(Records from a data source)
- - - - -

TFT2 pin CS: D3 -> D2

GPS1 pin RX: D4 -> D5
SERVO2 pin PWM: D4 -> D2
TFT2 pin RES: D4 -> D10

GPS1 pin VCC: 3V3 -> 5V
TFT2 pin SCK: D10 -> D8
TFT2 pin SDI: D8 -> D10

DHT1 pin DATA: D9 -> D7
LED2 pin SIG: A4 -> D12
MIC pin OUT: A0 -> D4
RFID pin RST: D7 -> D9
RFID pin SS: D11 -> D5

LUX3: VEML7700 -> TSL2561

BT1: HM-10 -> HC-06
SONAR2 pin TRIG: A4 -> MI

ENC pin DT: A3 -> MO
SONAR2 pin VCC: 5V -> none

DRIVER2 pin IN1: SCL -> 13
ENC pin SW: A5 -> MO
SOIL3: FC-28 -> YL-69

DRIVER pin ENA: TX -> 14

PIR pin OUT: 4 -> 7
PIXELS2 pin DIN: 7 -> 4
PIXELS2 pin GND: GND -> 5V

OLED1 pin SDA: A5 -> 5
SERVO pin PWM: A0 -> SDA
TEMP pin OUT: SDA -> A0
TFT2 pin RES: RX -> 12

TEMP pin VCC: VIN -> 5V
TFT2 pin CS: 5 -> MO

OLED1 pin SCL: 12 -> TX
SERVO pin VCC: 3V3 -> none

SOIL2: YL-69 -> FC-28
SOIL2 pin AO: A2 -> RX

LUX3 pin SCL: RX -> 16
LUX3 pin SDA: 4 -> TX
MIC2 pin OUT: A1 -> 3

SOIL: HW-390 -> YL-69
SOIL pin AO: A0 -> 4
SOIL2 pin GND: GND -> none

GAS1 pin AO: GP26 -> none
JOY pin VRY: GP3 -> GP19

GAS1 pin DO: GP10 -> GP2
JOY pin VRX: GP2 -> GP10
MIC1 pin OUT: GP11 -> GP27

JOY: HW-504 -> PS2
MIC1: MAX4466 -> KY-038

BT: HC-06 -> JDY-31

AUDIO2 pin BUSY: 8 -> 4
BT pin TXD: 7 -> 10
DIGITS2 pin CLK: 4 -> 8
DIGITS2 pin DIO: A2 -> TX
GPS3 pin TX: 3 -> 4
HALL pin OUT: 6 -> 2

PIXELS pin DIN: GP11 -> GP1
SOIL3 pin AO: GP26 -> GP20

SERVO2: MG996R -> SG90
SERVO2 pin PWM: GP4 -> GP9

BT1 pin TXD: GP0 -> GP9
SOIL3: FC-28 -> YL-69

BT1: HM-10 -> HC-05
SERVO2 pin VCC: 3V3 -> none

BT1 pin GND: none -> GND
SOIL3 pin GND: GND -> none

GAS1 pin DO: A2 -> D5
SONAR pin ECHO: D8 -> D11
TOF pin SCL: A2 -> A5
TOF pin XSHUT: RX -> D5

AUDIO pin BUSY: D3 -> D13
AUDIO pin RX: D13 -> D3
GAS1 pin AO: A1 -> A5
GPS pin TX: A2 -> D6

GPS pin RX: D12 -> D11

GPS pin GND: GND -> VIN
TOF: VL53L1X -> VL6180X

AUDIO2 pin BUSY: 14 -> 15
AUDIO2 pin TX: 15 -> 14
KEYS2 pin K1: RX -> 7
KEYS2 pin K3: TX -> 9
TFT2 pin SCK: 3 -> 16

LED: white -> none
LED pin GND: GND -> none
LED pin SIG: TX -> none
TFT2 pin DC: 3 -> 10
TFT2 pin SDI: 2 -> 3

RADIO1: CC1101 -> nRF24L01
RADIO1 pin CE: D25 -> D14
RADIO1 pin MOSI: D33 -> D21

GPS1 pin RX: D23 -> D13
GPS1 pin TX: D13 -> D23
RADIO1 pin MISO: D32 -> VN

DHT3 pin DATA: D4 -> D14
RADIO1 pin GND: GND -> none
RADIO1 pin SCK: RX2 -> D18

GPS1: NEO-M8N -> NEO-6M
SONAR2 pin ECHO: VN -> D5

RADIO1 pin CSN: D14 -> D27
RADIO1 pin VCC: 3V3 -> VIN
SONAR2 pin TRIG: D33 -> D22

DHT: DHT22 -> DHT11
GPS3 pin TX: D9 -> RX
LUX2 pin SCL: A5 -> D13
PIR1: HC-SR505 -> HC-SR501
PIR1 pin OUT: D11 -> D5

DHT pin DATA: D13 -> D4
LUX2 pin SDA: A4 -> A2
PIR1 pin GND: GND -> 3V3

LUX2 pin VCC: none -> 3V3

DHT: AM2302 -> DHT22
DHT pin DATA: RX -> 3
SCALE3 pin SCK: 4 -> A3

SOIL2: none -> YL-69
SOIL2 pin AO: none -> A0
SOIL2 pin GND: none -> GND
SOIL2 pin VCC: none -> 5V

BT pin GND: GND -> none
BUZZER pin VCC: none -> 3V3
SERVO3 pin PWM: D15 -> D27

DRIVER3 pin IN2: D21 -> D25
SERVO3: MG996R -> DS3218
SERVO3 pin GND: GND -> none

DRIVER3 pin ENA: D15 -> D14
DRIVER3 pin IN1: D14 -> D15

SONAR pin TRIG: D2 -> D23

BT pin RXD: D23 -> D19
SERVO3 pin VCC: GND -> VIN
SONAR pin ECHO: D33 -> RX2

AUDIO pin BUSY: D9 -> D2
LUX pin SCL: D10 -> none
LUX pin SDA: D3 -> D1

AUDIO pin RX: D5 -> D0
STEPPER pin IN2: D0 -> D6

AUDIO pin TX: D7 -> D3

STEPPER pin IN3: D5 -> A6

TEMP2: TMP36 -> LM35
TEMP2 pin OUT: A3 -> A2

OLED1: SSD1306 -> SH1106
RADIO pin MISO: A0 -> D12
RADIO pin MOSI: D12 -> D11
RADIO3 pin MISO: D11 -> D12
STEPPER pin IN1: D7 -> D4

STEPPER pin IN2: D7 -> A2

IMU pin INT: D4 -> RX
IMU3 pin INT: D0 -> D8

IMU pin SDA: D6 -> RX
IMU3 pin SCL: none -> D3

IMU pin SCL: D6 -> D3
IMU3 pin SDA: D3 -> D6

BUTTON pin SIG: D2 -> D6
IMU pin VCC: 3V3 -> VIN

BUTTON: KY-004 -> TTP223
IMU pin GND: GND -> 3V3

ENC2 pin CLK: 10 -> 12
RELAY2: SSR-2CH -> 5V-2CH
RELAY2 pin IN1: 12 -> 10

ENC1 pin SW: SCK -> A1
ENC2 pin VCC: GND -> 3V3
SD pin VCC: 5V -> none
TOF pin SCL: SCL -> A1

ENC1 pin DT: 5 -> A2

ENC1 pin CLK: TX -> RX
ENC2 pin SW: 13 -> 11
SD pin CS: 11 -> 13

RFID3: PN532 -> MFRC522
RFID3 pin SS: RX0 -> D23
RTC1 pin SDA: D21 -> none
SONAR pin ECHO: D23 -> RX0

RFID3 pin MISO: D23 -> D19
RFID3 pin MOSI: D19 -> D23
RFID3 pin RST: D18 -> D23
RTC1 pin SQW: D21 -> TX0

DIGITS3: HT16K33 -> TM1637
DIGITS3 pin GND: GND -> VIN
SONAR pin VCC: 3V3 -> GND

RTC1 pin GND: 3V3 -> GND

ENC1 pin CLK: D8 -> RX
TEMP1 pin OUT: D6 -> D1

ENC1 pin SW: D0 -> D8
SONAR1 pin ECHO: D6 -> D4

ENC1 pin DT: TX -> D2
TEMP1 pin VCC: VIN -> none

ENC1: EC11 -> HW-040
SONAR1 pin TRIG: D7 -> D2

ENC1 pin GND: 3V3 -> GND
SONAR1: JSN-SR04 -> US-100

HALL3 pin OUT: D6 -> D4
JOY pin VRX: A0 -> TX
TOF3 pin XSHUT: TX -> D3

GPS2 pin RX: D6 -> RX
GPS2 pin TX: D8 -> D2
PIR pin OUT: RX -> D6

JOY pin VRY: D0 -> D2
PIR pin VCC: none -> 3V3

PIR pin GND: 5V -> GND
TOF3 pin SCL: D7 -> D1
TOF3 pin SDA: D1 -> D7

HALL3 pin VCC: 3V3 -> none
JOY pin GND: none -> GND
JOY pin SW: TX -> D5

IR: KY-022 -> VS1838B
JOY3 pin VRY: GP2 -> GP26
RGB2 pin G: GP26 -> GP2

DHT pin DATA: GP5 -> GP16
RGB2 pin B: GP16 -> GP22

- - - - -

ASSIGNMENT:
Set the entries down again exactly, beginning with their first line and ending with the line that contains "SOIL3 pin AO: GP26 -> GP20"; omit all other lines.

RESPONSE TO THE EXERCISE:
TFT2 pin CS: D3 -> D2

GPS1 pin RX: D4 -> D5
SERVO2 pin PWM: D4 -> D2
TFT2 pin RES: D4 -> D10

GPS1 pin VCC: 3V3 -> 5V
TFT2 pin SCK: D10 -> D8
TFT2 pin SDI: D8 -> D10

DHT1 pin DATA: D9 -> D7
LED2 pin SIG: A4 -> D12
MIC pin OUT: A0 -> D4
RFID pin RST: D7 -> D9
RFID pin SS: D11 -> D5

LUX3: VEML7700 -> TSL2561

BT1: HM-10 -> HC-06
SONAR2 pin TRIG: A4 -> MI

ENC pin DT: A3 -> MO
SONAR2 pin VCC: 5V -> none

DRIVER2 pin IN1: SCL -> 13
ENC pin SW: A5 -> MO
SOIL3: FC-28 -> YL-69

DRIVER pin ENA: TX -> 14

PIR pin OUT: 4 -> 7
PIXELS2 pin DIN: 7 -> 4
PIXELS2 pin GND: GND -> 5V

OLED1 pin SDA: A5 -> 5
SERVO pin PWM: A0 -> SDA
TEMP pin OUT: SDA -> A0
TFT2 pin RES: RX -> 12

TEMP pin VCC: VIN -> 5V
TFT2 pin CS: 5 -> MO

OLED1 pin SCL: 12 -> TX
SERVO pin VCC: 3V3 -> none

SOIL2: YL-69 -> FC-28
SOIL2 pin AO: A2 -> RX

LUX3 pin SCL: RX -> 16
LUX3 pin SDA: 4 -> TX
MIC2 pin OUT: A1 -> 3

SOIL: HW-390 -> YL-69
SOIL pin AO: A0 -> 4
SOIL2 pin GND: GND -> none

GAS1 pin AO: GP26 -> none
JOY pin VRY: GP3 -> GP19

GAS1 pin DO: GP10 -> GP2
JOY pin VRX: GP2 -> GP10
MIC1 pin OUT: GP11 -> GP27

JOY: HW-504 -> PS2
MIC1: MAX4466 -> KY-038

BT: HC-06 -> JDY-31

AUDIO2 pin BUSY: 8 -> 4
BT pin TXD: 7 -> 10
DIGITS2 pin CLK: 4 -> 8
DIGITS2 pin DIO: A2 -> TX
GPS3 pin TX: 3 -> 4
HALL pin OUT: 6 -> 2

PIXELS pin DIN: GP11 -> GP1
SOIL3 pin AO: GP26 -> GP20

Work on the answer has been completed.